• [ASSIGNED TASK]: Give back every record word for word, keeping the pictures out.

[STORED DATA — start]

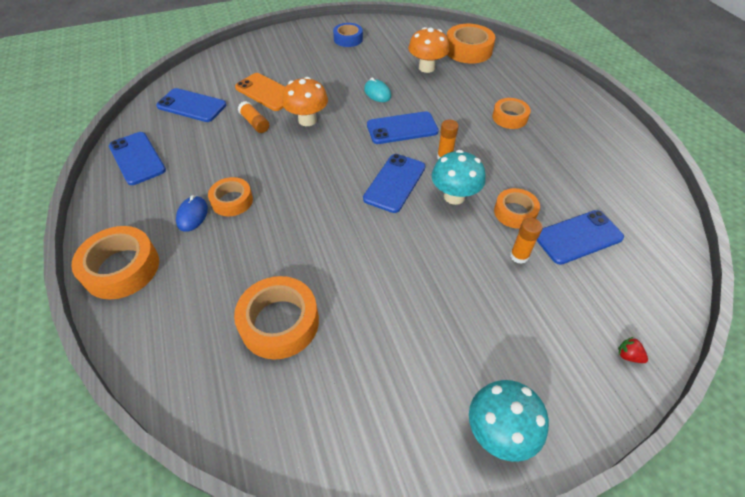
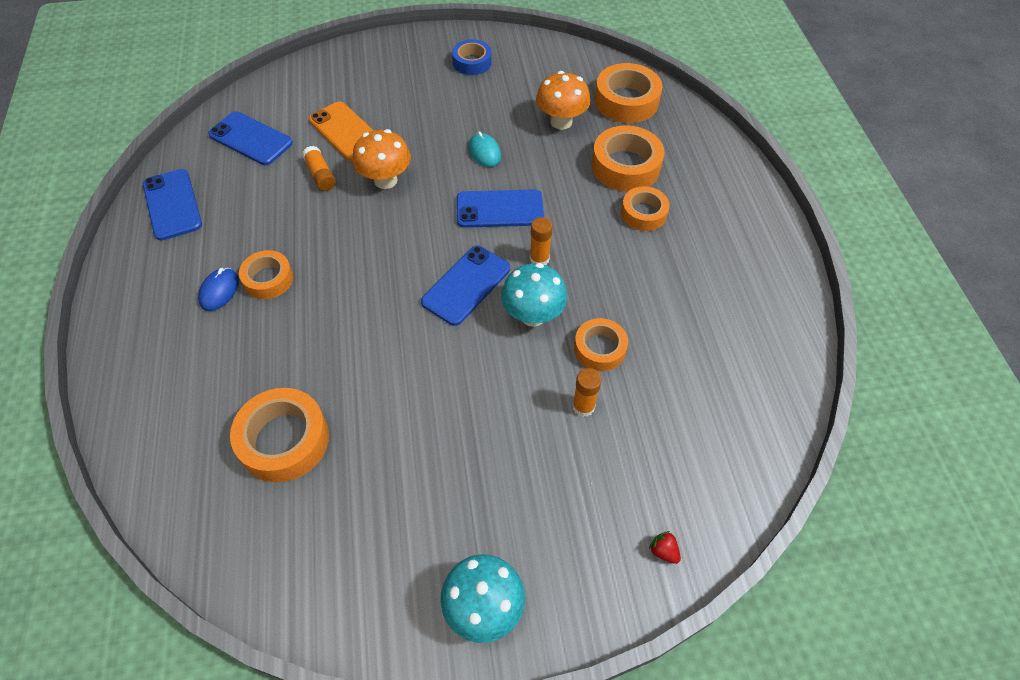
camera: 10 degrees right, 5 degrees up
orange tape [71,226,159,299] -> orange tape moved to [592,125,664,192]
blue phone [537,210,624,265] -> none

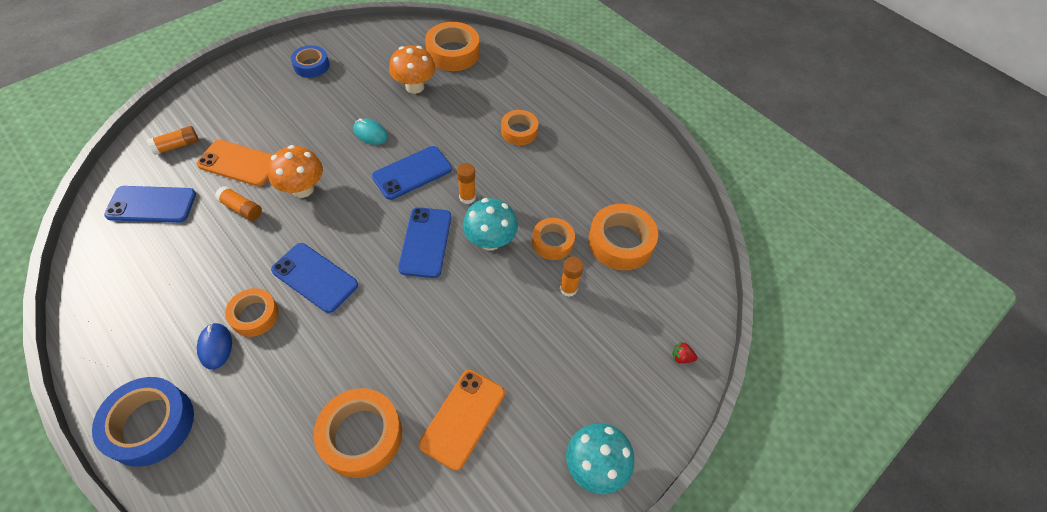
camera: 35 degrees left, 0 degrees up
blue phone [143,169,202,241] -> blue phone moved to [271,243,358,313]
orange tape [592,125,664,192] -> orange tape moved to [588,204,658,270]
none -> blue tape [92,377,194,467]
none -> orange glue stick [147,126,199,155]
none -> orange phone [419,370,505,471]

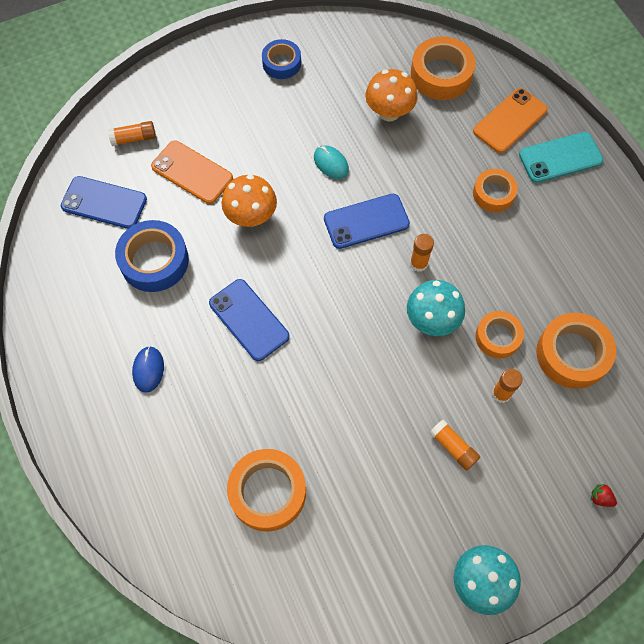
camera: 20 degrees right, 10 degrees up
blue tape [92,377,194,467] -> blue tape moved to [115,220,189,292]
orange glue stick [215,186,262,221] -> orange glue stick moved to [429,419,480,470]
orange tape [225,288,279,337] -> none
blue phone [398,207,451,278] -> none
orange phone [419,370,505,471] -> orange phone moved to [473,88,548,153]
none -> turquoise phone [519,132,603,183]

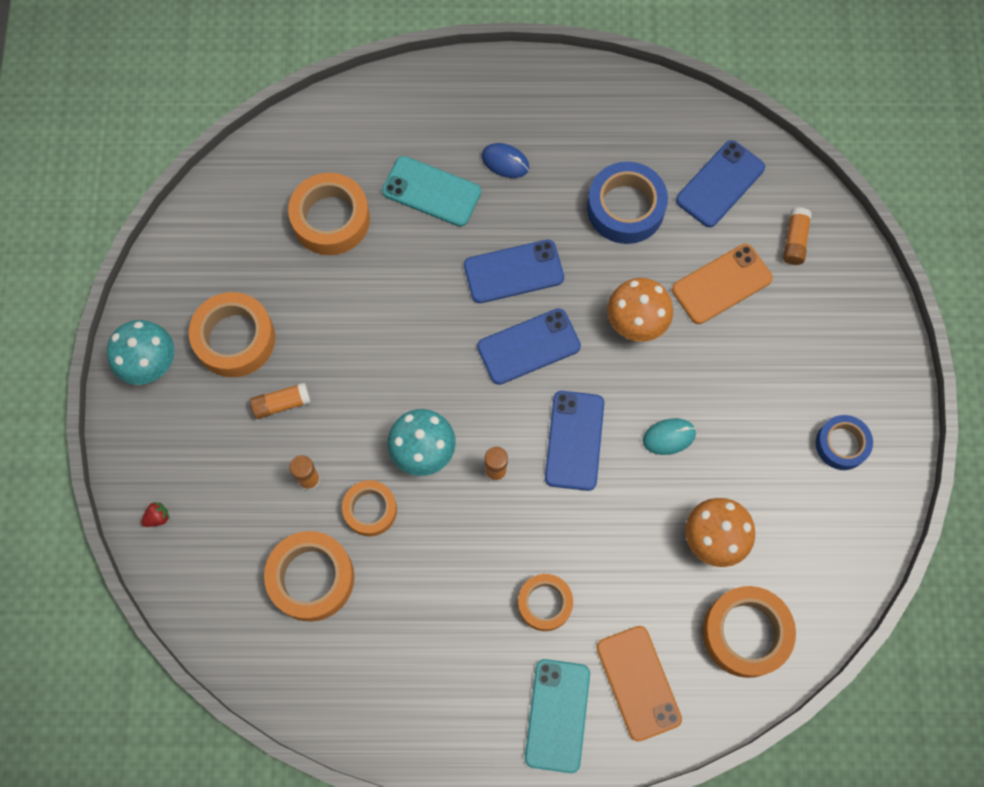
camera: 115 degrees right, 5 degrees up
none -> orange tape [189,292,275,377]
none -> turquoise phone [382,156,481,227]
none -> blue phone [477,308,581,385]

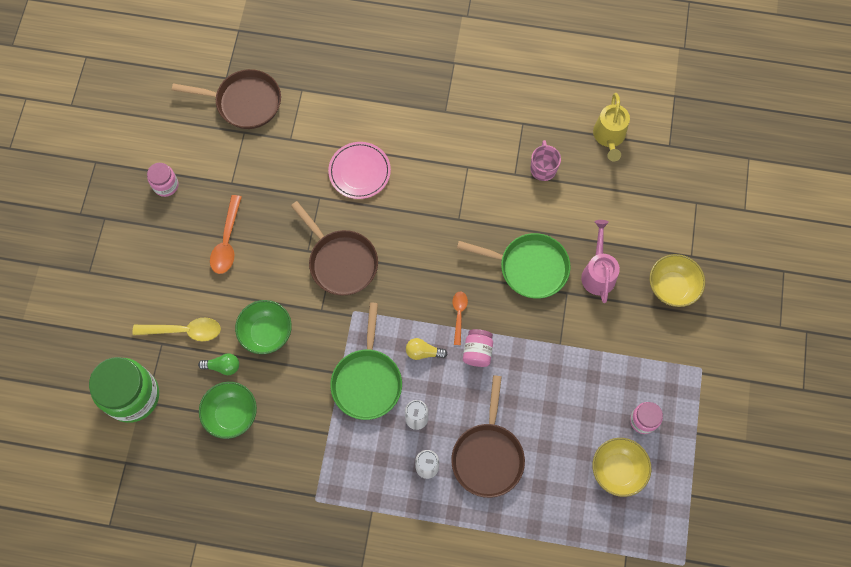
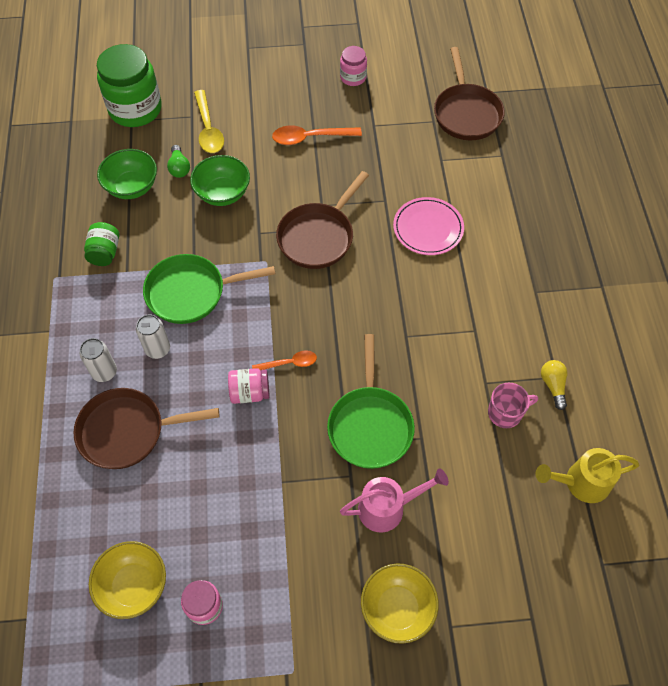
camera: 75 degrees right, 10 degrees down
yellow light bulb [406,338,447,360] -> yellow light bulb moved to [541,360,568,410]
none -> green jar [84,222,119,266]

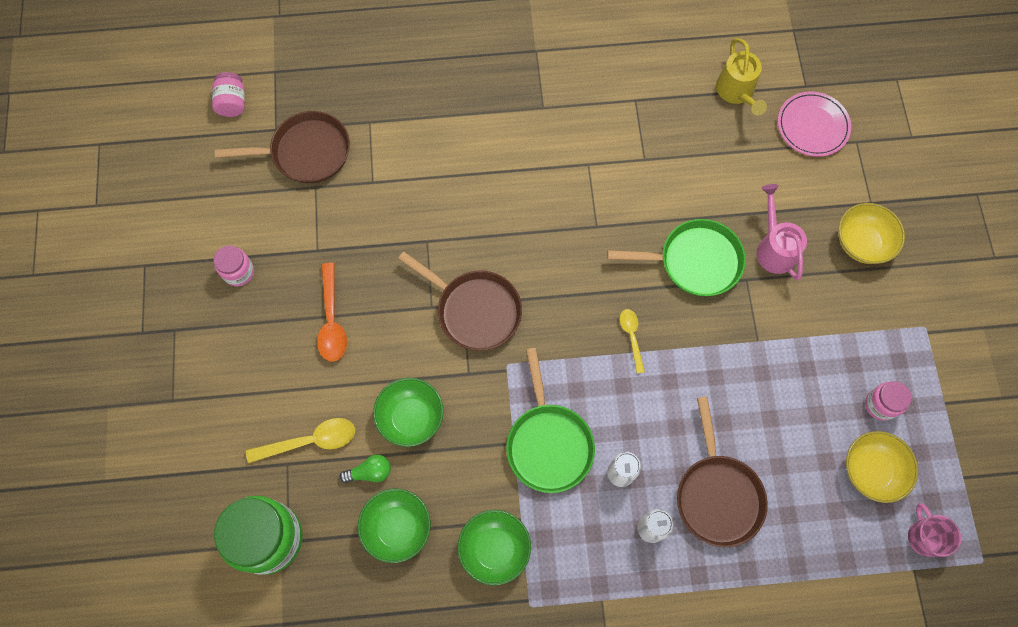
camera: 90 degrees left, 10 degrees up
green jar [84,222,119,266] -> green bowl [458,510,531,586]
pink jar [228,368,269,404] -> pink jar moved to [212,72,245,117]
orange spoon [252,350,317,370] -> yellow spoon [620,309,645,374]
pink plate [393,197,464,255] -> pink plate moved to [778,91,851,157]
pink mug [488,383,538,428] -> pink mug moved to [908,503,961,557]
yellow light bulb [541,360,568,410] -> none

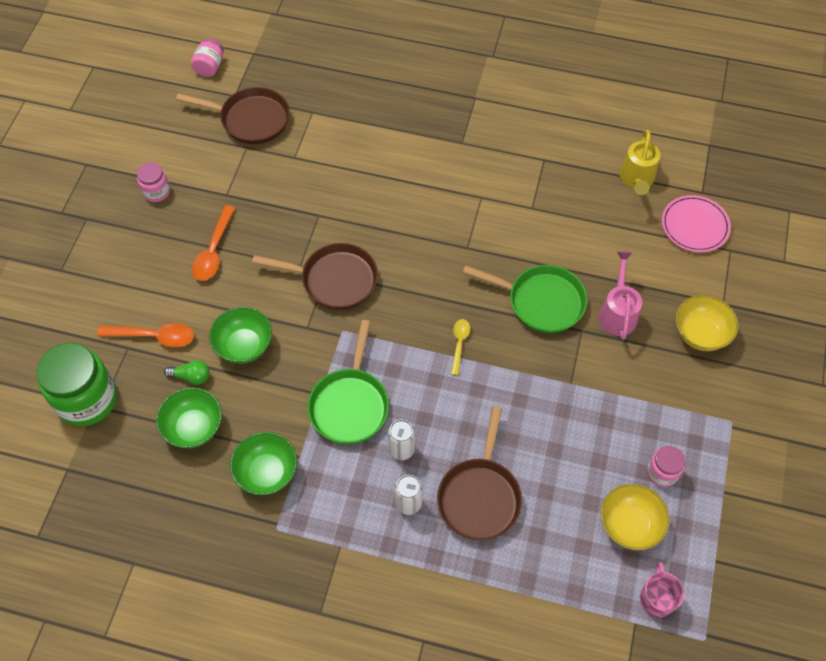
camera: 20 degrees right, 10 degrees down
yellow spoon [246,418,355,463] -> orange spoon [97,323,194,347]
brown pan [398,252,522,351] -> brown pan turned 45 degrees counterclockwise [252,243,378,310]

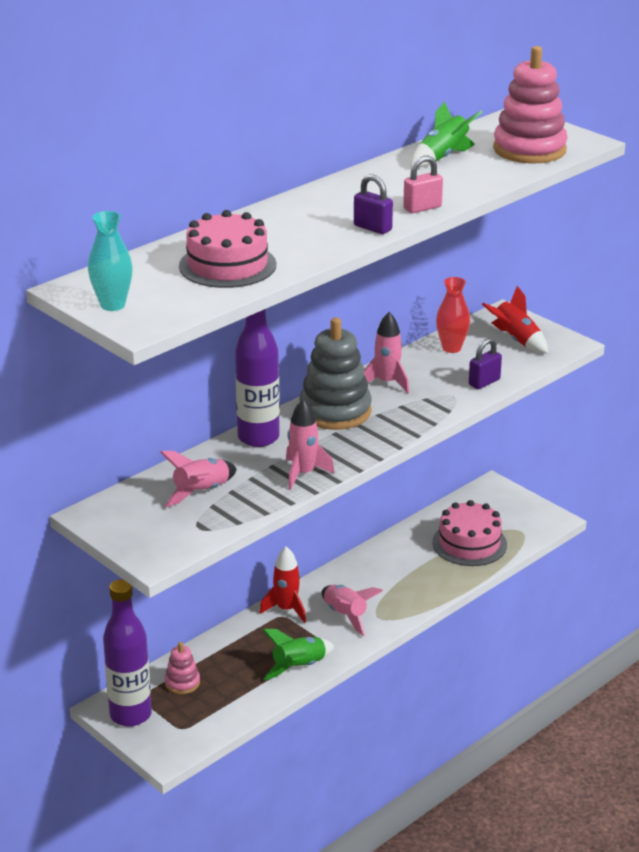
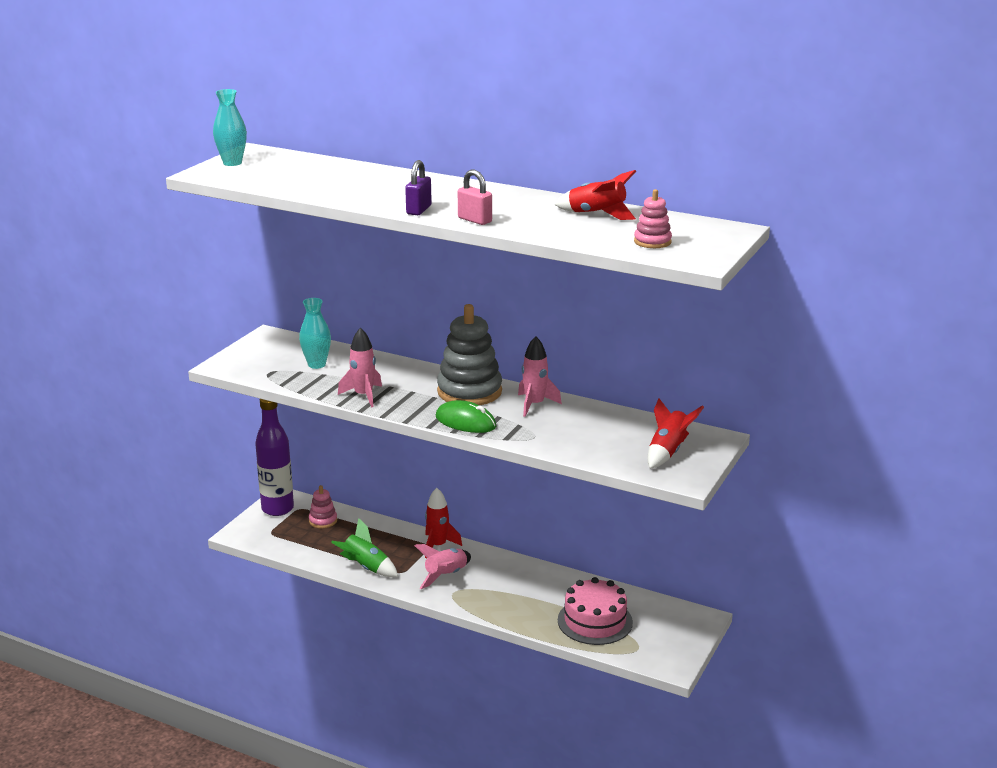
camera: 70 degrees right, 5 degrees down
pink rocket [160,451,237,507] -> turquoise vase [299,298,331,369]
pink cake [179,210,276,288] -> none
purple bottle [235,309,280,447] -> none
green rocket [411,102,483,168] -> red rocket [555,170,636,220]
red vase [436,277,470,353] -> none
purple padlock [469,338,502,389] -> none
pink stacking toy [493,46,568,164] -> pink stacking toy [634,189,672,248], size x0.49
none -> green mouse [436,400,496,433]

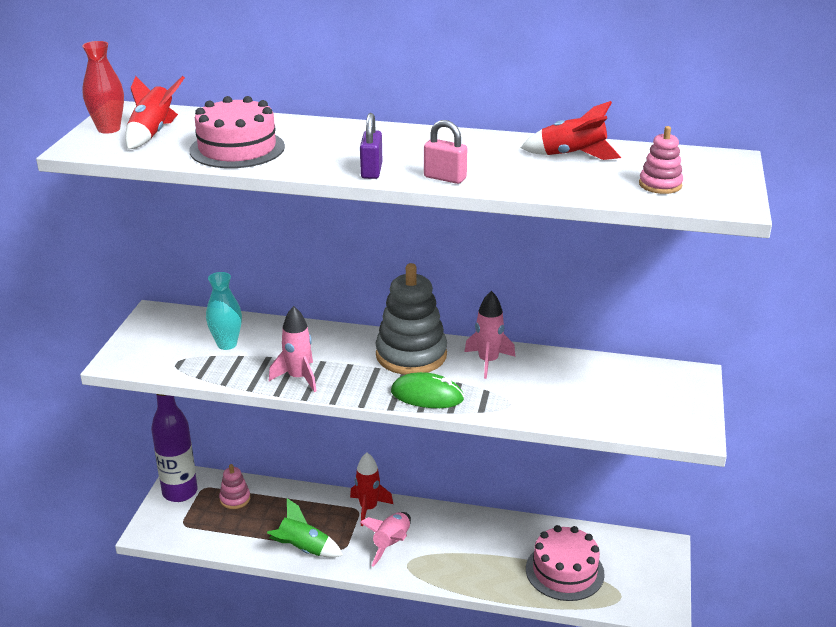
camera: 15 degrees left, 5 degrees up
turquoise vase [213,89,247,166] -> red vase [82,41,124,134]
red rocket [647,398,704,469] -> red rocket moved to [125,76,185,149]
none -> pink cake [189,96,285,168]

[STORED DATA — finish]

• [WRITTEN RESPONSE]:
camera: 10 degrees right, 5 degrees up
orange tape [71,226,159,299] -> orange tape moved to [592,125,664,192]
blue phone [537,210,624,265] -> none

camera: 35 degrees left, 0 degrees up
blue phone [143,169,202,241] -> blue phone moved to [271,243,358,313]
orange tape [592,125,664,192] -> orange tape moved to [588,204,658,270]
none -> blue tape [92,377,194,467]
none -> orange glue stick [147,126,199,155]
none -> orange phone [419,370,505,471]

camera: 20 degrees right, 10 degrees up
blue tape [92,377,194,467] -> blue tape moved to [115,220,189,292]
orange glue stick [215,186,262,221] -> orange glue stick moved to [429,419,480,470]
orange tape [225,288,279,337] -> none
blue phone [398,207,451,278] -> none
orange phone [419,370,505,471] -> orange phone moved to [473,88,548,153]
none -> turquoise phone [519,132,603,183]

camera: 115 degrees right, 5 degrees up
none -> orange tape [189,292,275,377]
none -> turquoise phone [382,156,481,227]
none -> blue phone [477,308,581,385]

camera: 75 degrees right, 10 degrees down
yellow light bulb [406,338,447,360] -> yellow light bulb moved to [541,360,568,410]
none -> green jar [84,222,119,266]

camera: 90 degrees left, 10 degrees up
green jar [84,222,119,266] -> green bowl [458,510,531,586]
pink jar [228,368,269,404] -> pink jar moved to [212,72,245,117]
orange spoon [252,350,317,370] -> yellow spoon [620,309,645,374]
pink plate [393,197,464,255] -> pink plate moved to [778,91,851,157]
pink mug [488,383,538,428] -> pink mug moved to [908,503,961,557]
yellow light bulb [541,360,568,410] -> none

camera: 20 degrees right, 10 degrees down
yellow spoon [246,418,355,463] -> orange spoon [97,323,194,347]
brown pan [398,252,522,351] -> brown pan turned 45 degrees counterclockwise [252,243,378,310]

camera: 70 degrees right, 5 degrees down
pink rocket [160,451,237,507] -> turquoise vase [299,298,331,369]
pink cake [179,210,276,288] -> none
purple bottle [235,309,280,447] -> none
green rocket [411,102,483,168] -> red rocket [555,170,636,220]
red vase [436,277,470,353] -> none
purple padlock [469,338,502,389] -> none
pink stacking toy [493,46,568,164] -> pink stacking toy [634,189,672,248], size x0.49
none -> green mouse [436,400,496,433]

camera: 15 degrees left, 5 degrees up
turquoise vase [213,89,247,166] -> red vase [82,41,124,134]
red rocket [647,398,704,469] -> red rocket moved to [125,76,185,149]
none -> pink cake [189,96,285,168]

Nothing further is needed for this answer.